§ **Required action**
From the first line to the last, give the records again exactly and skip the pictures.

§ **Records provided**
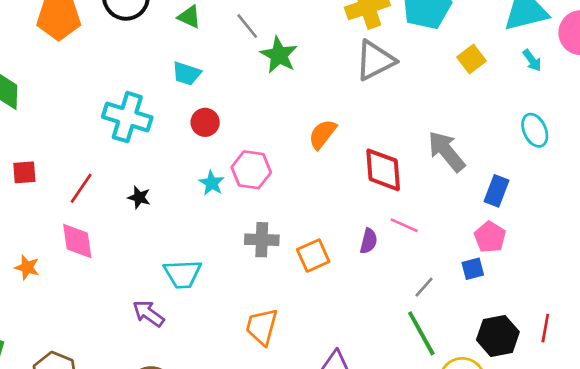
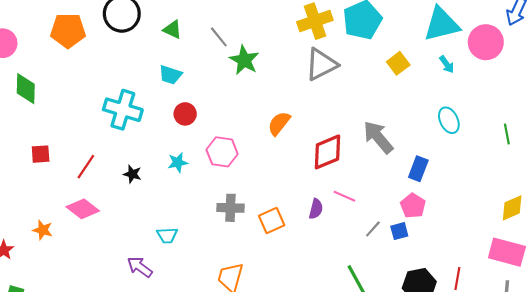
red diamond: (383, 170) -> (328, 152), turned 72
cyan star: (212, 183) -> (178, 162), moved, turned 30
pink diamond: (77, 241) -> (83, 209), turned -44
cyan trapezoid: (183, 274) -> (167, 235), size x0.7
gray line: (424, 287) -> (373, 229), moved

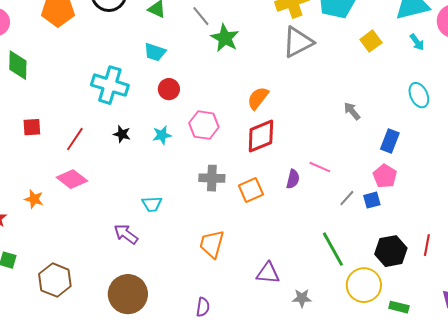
gray arrow: (378, 137) -> (352, 111), size x0.6
red diamond: (328, 152) -> (261, 136), moved
black star: (132, 174) -> (122, 134), moved

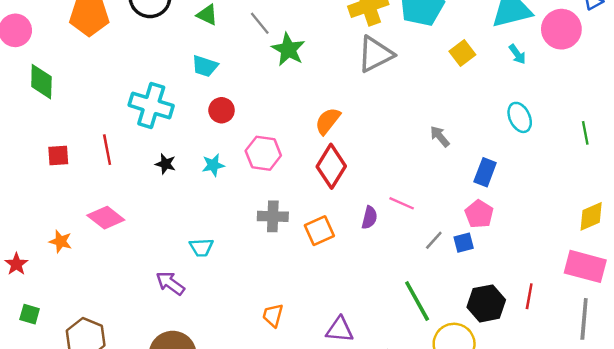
red diamond: (261, 136) -> (331, 166), turned -36
red line: (75, 139) -> (107, 150), moved, turned -45
orange trapezoid: (212, 244) -> (273, 315), moved, size x0.7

§ **Answer box**
red diamond: (383, 170) -> (328, 152), turned 72
cyan star: (212, 183) -> (178, 162), moved, turned 30
pink diamond: (77, 241) -> (83, 209), turned -44
cyan trapezoid: (183, 274) -> (167, 235), size x0.7
gray line: (424, 287) -> (373, 229), moved

gray arrow: (378, 137) -> (352, 111), size x0.6
red diamond: (328, 152) -> (261, 136), moved
black star: (132, 174) -> (122, 134), moved

red diamond: (261, 136) -> (331, 166), turned -36
red line: (75, 139) -> (107, 150), moved, turned -45
orange trapezoid: (212, 244) -> (273, 315), moved, size x0.7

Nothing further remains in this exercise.